▶ **Activity**:
Only one span of the listing below should come back. It runs from the line with "R5: 22k (GND, SIG23) -> 3k (GND, SIG23)" through the line with "R17: 300 (+3V3, SIG1) -> none", and each of its lines must be reproduced exactly.

▶ **Records supplied**:
......
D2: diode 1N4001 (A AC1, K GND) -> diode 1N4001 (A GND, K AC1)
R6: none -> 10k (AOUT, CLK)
......
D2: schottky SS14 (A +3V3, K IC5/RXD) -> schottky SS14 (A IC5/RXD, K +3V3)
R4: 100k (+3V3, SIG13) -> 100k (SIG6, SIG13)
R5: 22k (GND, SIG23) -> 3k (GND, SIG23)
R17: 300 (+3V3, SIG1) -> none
......
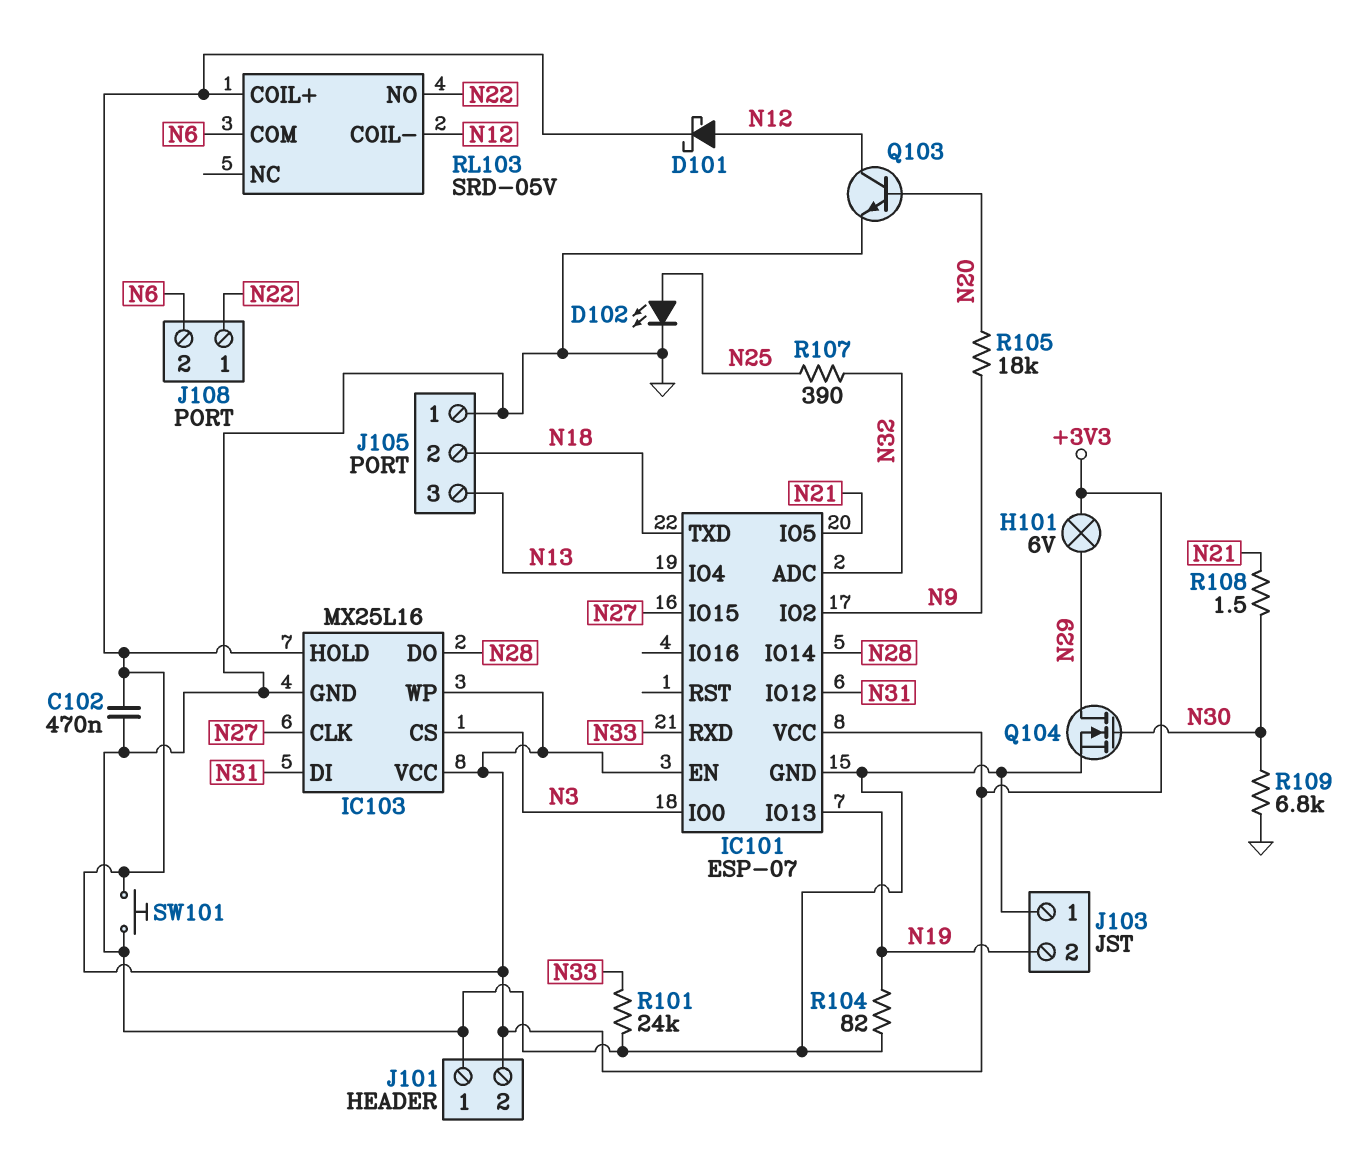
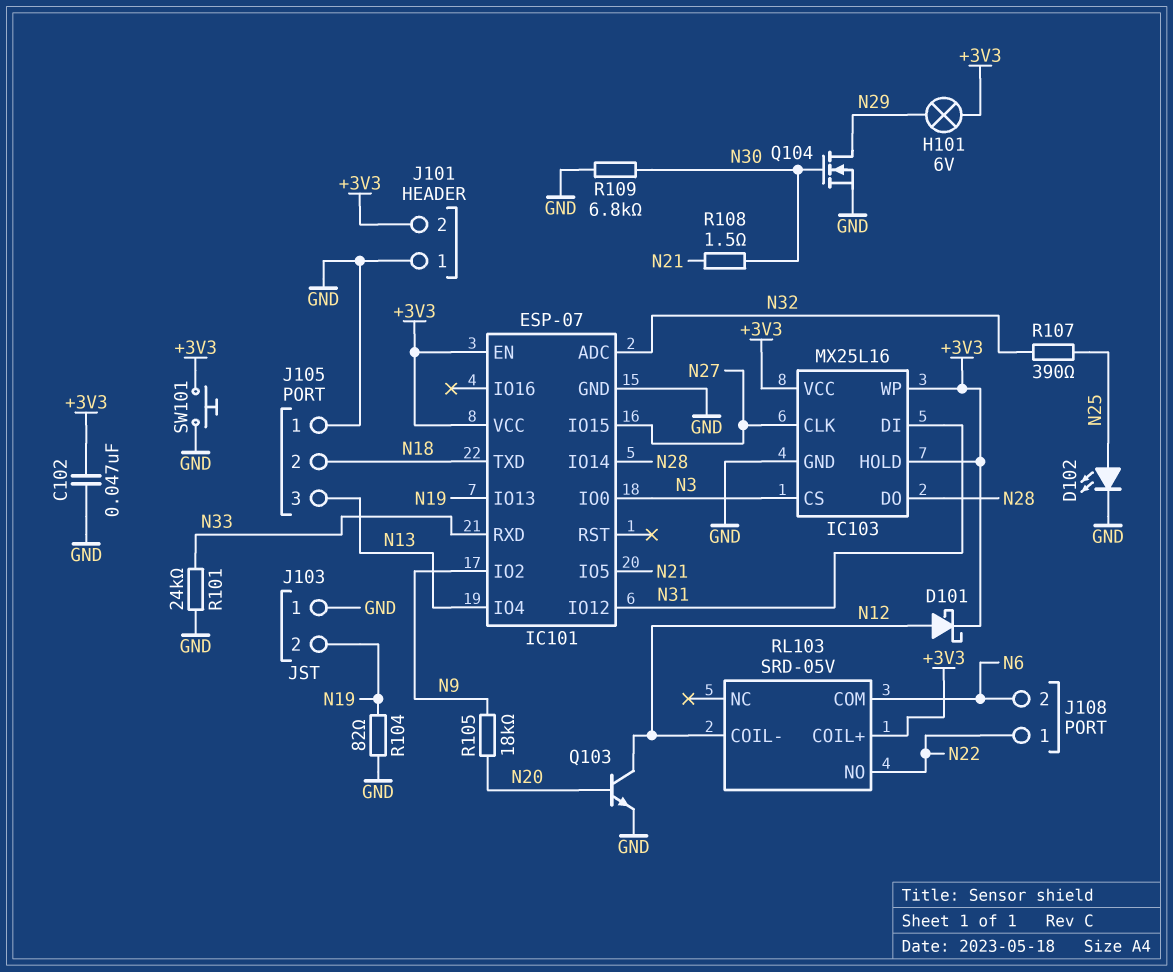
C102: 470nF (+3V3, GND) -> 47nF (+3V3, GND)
......
▶ **Solution**:
R5: 22k (GND, SIG23) -> 3k (GND, SIG23)
R17: 300 (+3V3, SIG1) -> none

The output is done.